● **Assigned task**
Give all of the records again. Match them exactly.

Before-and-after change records
———

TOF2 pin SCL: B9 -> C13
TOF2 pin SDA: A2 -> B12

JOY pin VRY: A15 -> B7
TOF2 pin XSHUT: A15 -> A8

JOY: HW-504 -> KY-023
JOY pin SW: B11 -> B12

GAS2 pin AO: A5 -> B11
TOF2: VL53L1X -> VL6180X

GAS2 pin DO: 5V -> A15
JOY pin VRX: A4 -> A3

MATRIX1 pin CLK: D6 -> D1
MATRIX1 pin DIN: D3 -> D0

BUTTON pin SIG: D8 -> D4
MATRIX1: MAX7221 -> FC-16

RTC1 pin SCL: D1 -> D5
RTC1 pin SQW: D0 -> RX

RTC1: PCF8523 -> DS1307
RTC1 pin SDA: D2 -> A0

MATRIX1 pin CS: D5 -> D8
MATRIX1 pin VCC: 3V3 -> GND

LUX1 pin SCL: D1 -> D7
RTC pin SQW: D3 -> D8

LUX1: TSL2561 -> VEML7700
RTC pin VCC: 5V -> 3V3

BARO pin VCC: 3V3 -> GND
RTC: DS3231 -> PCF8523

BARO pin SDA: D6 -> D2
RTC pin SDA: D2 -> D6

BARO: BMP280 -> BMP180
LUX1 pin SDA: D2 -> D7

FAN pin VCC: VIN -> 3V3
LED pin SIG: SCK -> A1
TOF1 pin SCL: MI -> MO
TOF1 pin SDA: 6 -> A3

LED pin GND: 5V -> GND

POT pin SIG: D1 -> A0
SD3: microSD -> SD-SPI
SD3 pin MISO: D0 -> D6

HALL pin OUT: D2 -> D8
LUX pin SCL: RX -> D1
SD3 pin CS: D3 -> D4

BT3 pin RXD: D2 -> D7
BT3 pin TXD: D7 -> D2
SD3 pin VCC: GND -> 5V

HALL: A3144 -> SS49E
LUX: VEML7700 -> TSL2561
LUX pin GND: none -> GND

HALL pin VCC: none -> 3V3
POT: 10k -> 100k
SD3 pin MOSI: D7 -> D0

———

● **Output of the task**
TOF2 pin SCL: B9 -> C13
TOF2 pin SDA: A2 -> B12

JOY pin VRY: A15 -> B7
TOF2 pin XSHUT: A15 -> A8

JOY: HW-504 -> KY-023
JOY pin SW: B11 -> B12

GAS2 pin AO: A5 -> B11
TOF2: VL53L1X -> VL6180X

GAS2 pin DO: 5V -> A15
JOY pin VRX: A4 -> A3

MATRIX1 pin CLK: D6 -> D1
MATRIX1 pin DIN: D3 -> D0

BUTTON pin SIG: D8 -> D4
MATRIX1: MAX7221 -> FC-16

RTC1 pin SCL: D1 -> D5
RTC1 pin SQW: D0 -> RX

RTC1: PCF8523 -> DS1307
RTC1 pin SDA: D2 -> A0

MATRIX1 pin CS: D5 -> D8
MATRIX1 pin VCC: 3V3 -> GND

LUX1 pin SCL: D1 -> D7
RTC pin SQW: D3 -> D8

LUX1: TSL2561 -> VEML7700
RTC pin VCC: 5V -> 3V3

BARO pin VCC: 3V3 -> GND
RTC: DS3231 -> PCF8523

BARO pin SDA: D6 -> D2
RTC pin SDA: D2 -> D6

BARO: BMP280 -> BMP180
LUX1 pin SDA: D2 -> D7

FAN pin VCC: VIN -> 3V3
LED pin SIG: SCK -> A1
TOF1 pin SCL: MI -> MO
TOF1 pin SDA: 6 -> A3

LED pin GND: 5V -> GND

POT pin SIG: D1 -> A0
SD3: microSD -> SD-SPI
SD3 pin MISO: D0 -> D6

HALL pin OUT: D2 -> D8
LUX pin SCL: RX -> D1
SD3 pin CS: D3 -> D4

BT3 pin RXD: D2 -> D7
BT3 pin TXD: D7 -> D2
SD3 pin VCC: GND -> 5V

HALL: A3144 -> SS49E
LUX: VEML7700 -> TSL2561
LUX pin GND: none -> GND

HALL pin VCC: none -> 3V3
POT: 10k -> 100k
SD3 pin MOSI: D7 -> D0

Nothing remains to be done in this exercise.